[[ GIVEN INFORMATION open ]]

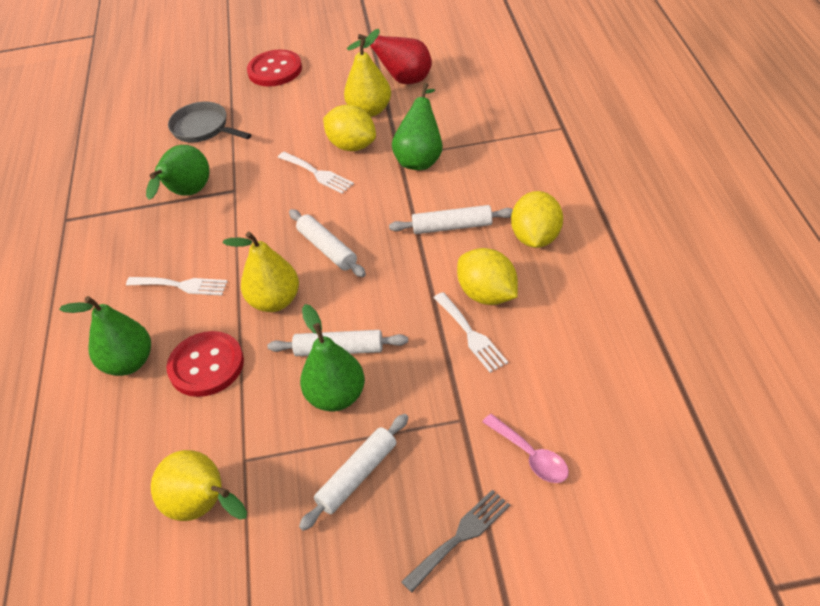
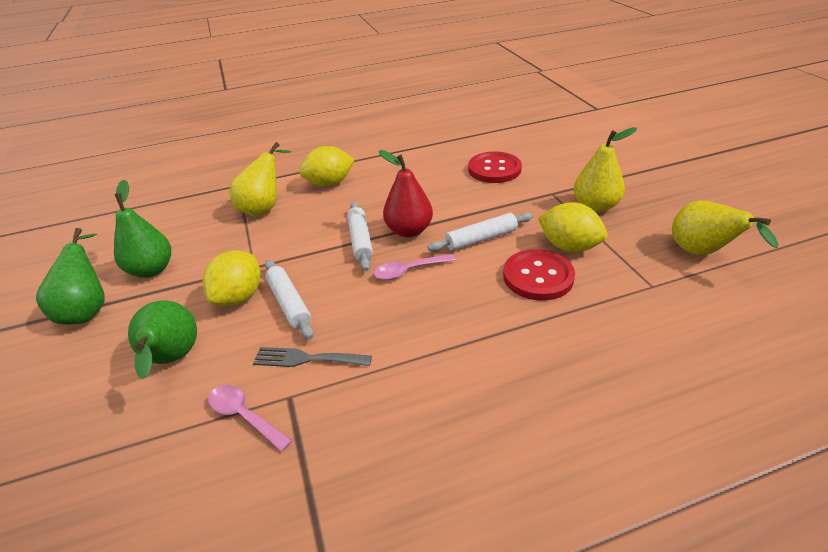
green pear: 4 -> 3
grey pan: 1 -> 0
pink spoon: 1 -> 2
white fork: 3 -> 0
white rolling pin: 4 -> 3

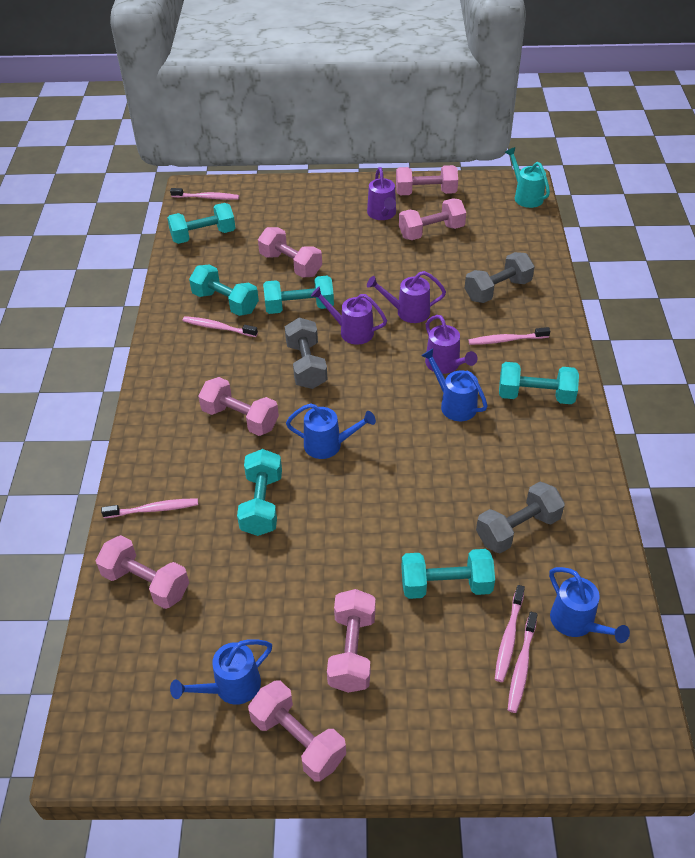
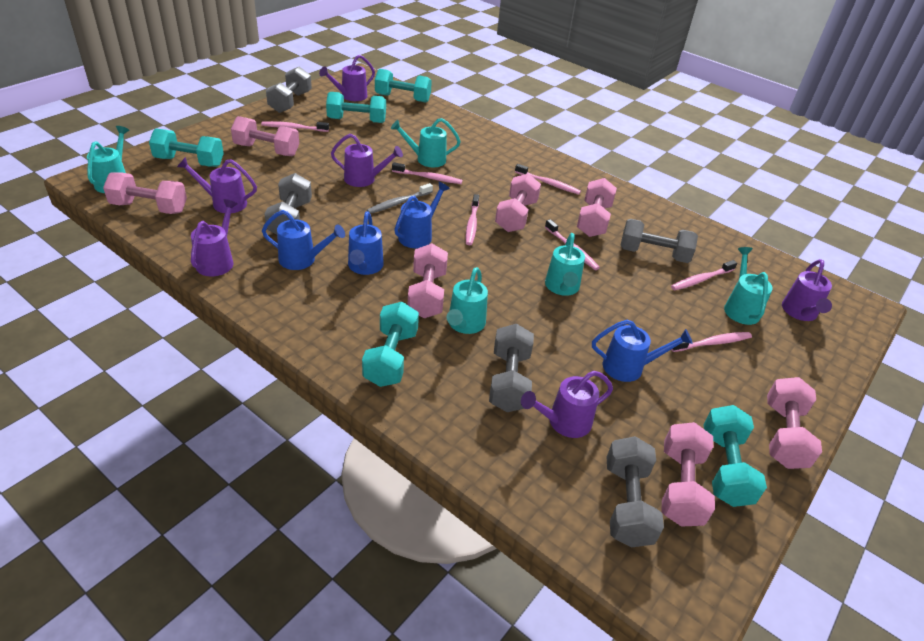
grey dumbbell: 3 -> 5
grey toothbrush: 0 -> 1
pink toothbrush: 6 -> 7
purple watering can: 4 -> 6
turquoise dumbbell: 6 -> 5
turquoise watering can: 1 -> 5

[[ GIVEN INFORMATION closed ]]
[[ GIVEN INFORMATION open ]]

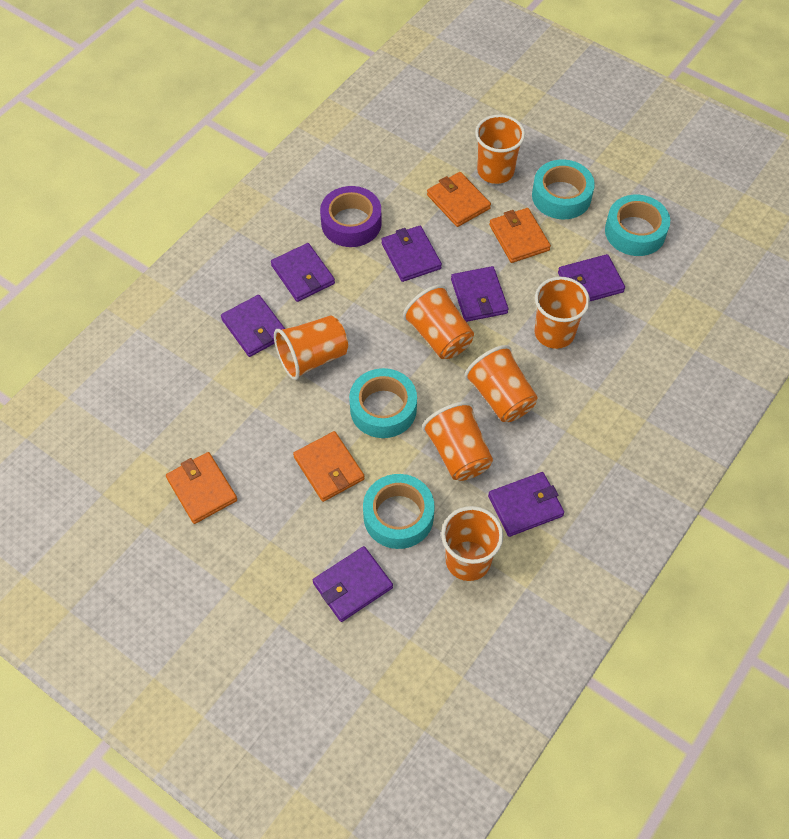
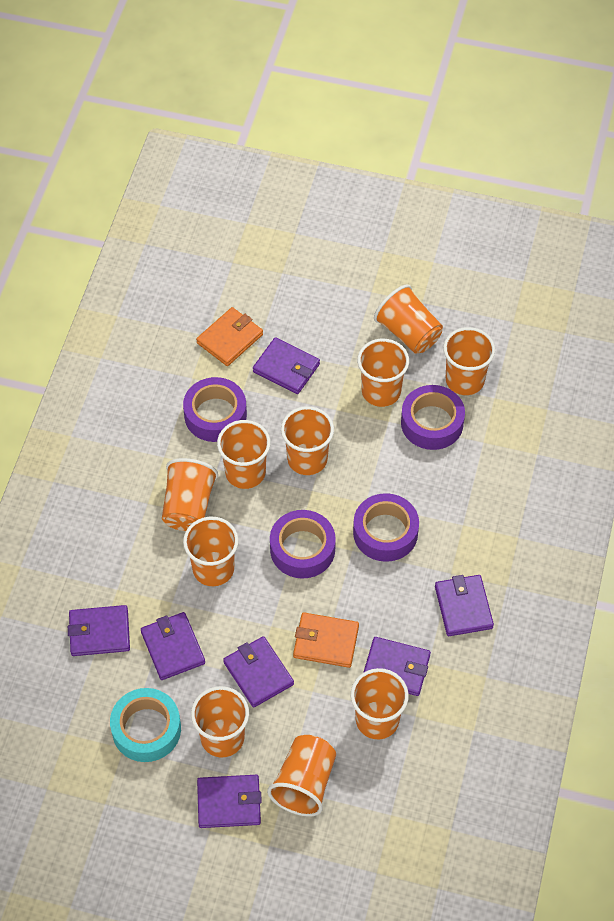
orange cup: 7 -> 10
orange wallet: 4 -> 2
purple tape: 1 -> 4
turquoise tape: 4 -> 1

[[ GIVEN INFORMATION closed ]]

**WHAT TO WORK ON**
Copy out only the lines above from the one with "grey toothbrush: 0 -> 1" to the one with "turquoise watering can: 1 -> 5", inclusive, exactly as they stand.

**REPLY TO THE EXERCISE**
grey toothbrush: 0 -> 1
pink toothbrush: 6 -> 7
purple watering can: 4 -> 6
turquoise dumbbell: 6 -> 5
turquoise watering can: 1 -> 5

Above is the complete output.